======== Source material ========
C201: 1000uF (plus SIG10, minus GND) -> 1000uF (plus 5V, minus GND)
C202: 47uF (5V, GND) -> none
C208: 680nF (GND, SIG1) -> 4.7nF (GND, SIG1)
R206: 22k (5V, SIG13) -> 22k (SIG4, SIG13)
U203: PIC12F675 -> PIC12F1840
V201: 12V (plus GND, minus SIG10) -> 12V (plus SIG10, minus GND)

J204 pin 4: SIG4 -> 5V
========
======== Source material ========
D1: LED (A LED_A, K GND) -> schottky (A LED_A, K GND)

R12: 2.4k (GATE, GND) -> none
========
What to produce: Transcribe each line of the data above, unaltered, from the one where "V201: 12V (plus" appears to the one where "J204 pin 4: SIG4 -> 5V" appears, inclusive of both.

Exercise output:
V201: 12V (plus GND, minus SIG10) -> 12V (plus SIG10, minus GND)

J204 pin 4: SIG4 -> 5V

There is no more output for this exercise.